→ PROVIDED INFORMATION
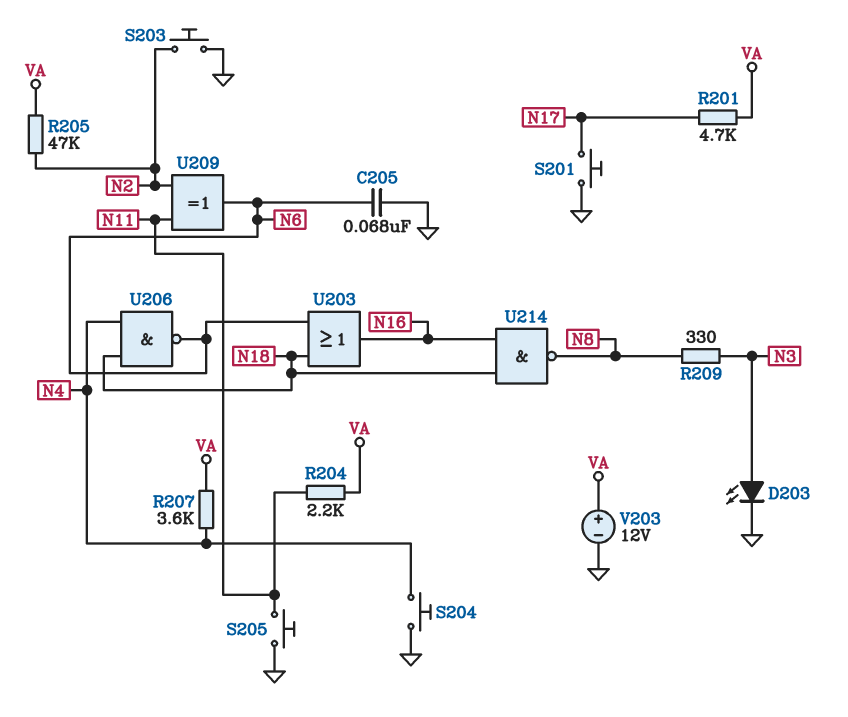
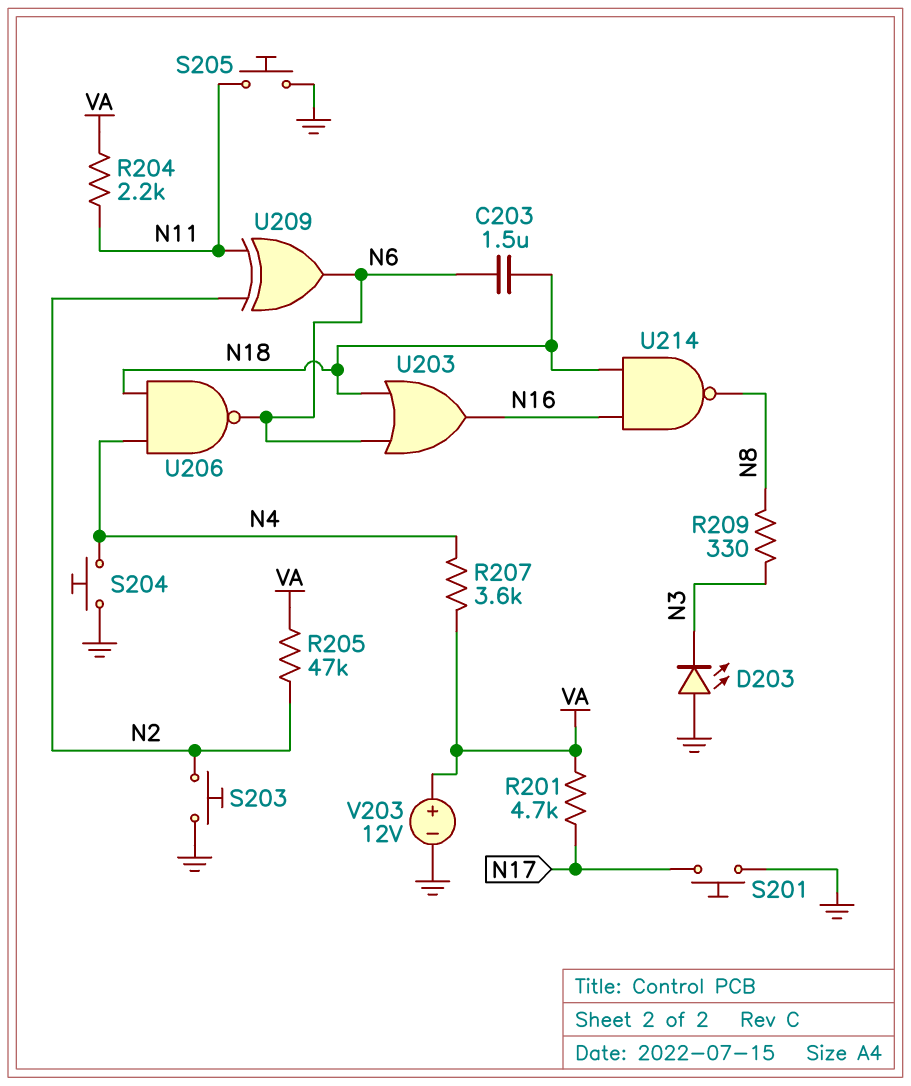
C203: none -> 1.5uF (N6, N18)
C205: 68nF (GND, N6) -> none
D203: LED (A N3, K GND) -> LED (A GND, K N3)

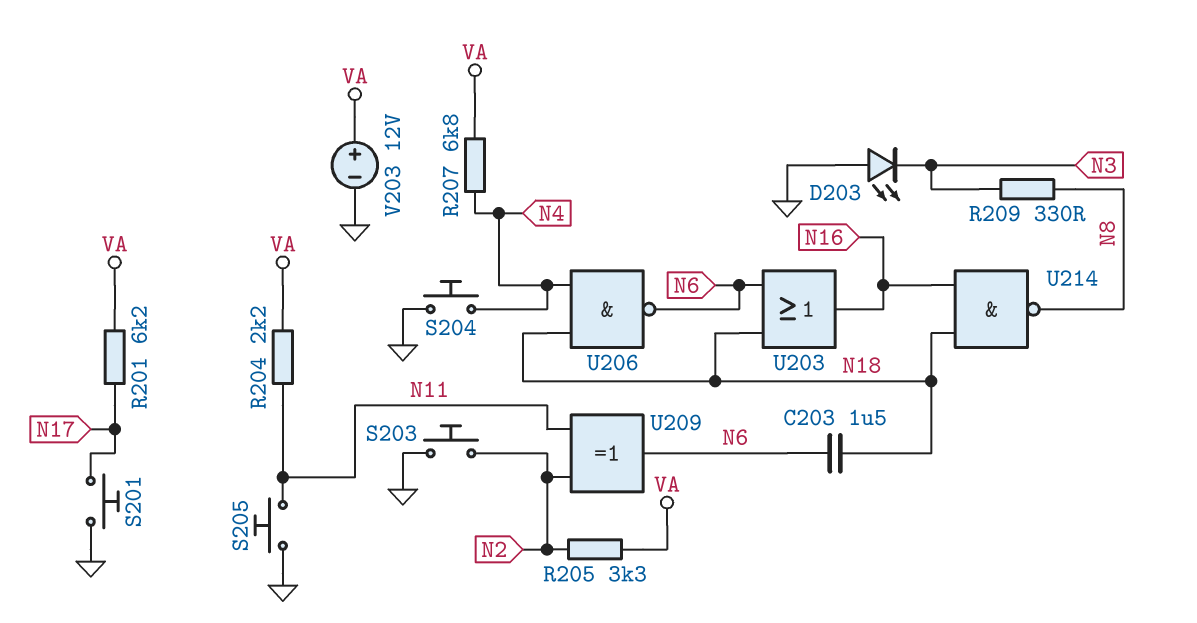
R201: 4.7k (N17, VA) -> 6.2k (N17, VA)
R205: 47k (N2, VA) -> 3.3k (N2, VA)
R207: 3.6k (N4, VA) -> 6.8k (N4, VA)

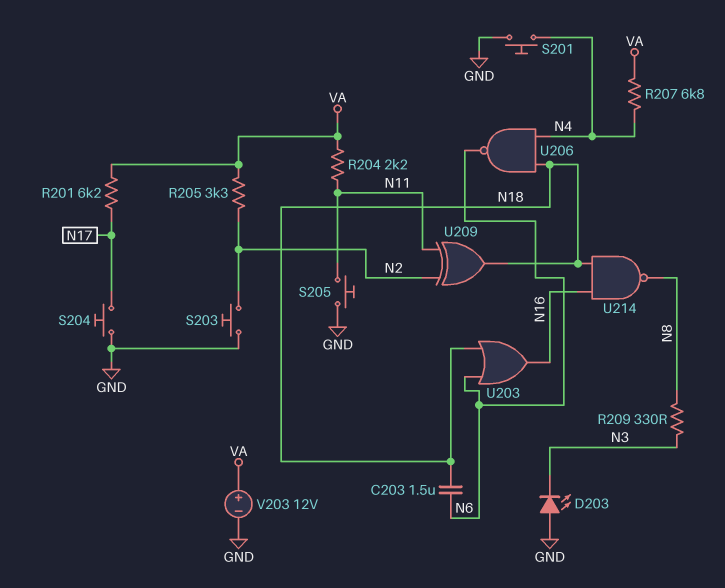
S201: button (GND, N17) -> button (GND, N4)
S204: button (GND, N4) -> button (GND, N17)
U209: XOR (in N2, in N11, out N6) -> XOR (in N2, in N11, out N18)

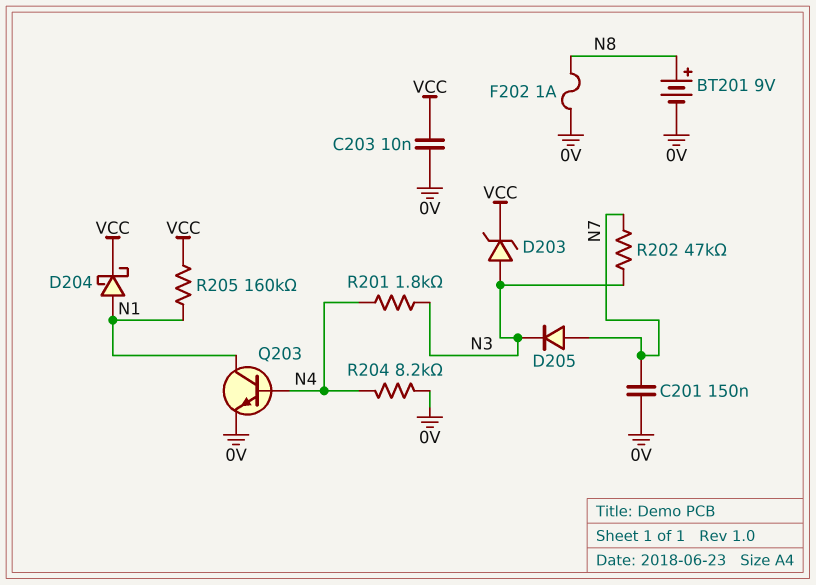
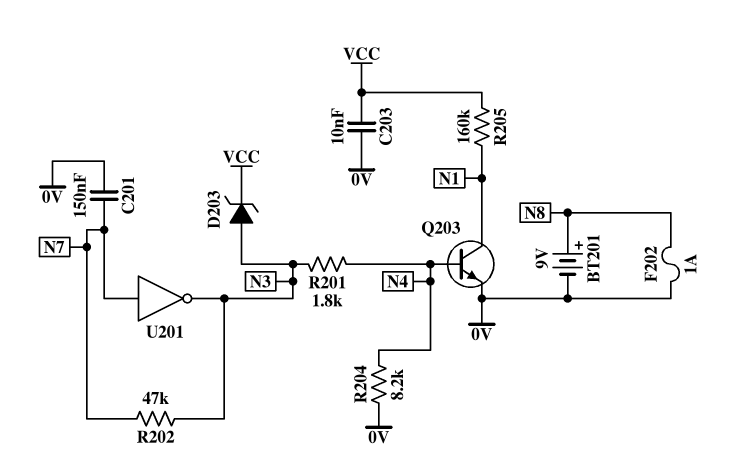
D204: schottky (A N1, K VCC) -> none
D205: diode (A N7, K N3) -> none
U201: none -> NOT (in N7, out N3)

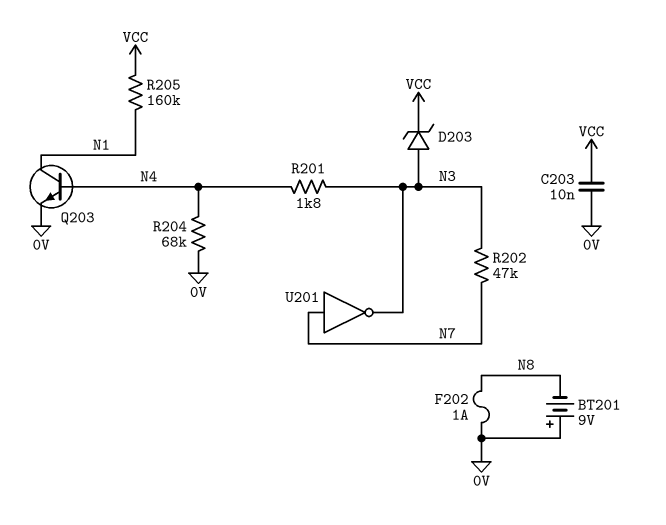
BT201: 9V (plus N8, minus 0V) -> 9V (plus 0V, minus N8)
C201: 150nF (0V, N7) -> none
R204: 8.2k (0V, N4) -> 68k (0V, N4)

→ YOUR INSTRUCTIONS
Only the pictures in the listing above get left out; print everything else exactly.

→ WORKED SOLUTION
C203: none -> 1.5uF (N6, N18)
C205: 68nF (GND, N6) -> none
D203: LED (A N3, K GND) -> LED (A GND, K N3)

R201: 4.7k (N17, VA) -> 6.2k (N17, VA)
R205: 47k (N2, VA) -> 3.3k (N2, VA)
R207: 3.6k (N4, VA) -> 6.8k (N4, VA)

S201: button (GND, N17) -> button (GND, N4)
S204: button (GND, N4) -> button (GND, N17)
U209: XOR (in N2, in N11, out N6) -> XOR (in N2, in N11, out N18)

D204: schottky (A N1, K VCC) -> none
D205: diode (A N7, K N3) -> none
U201: none -> NOT (in N7, out N3)

BT201: 9V (plus N8, minus 0V) -> 9V (plus 0V, minus N8)
C201: 150nF (0V, N7) -> none
R204: 8.2k (0V, N4) -> 68k (0V, N4)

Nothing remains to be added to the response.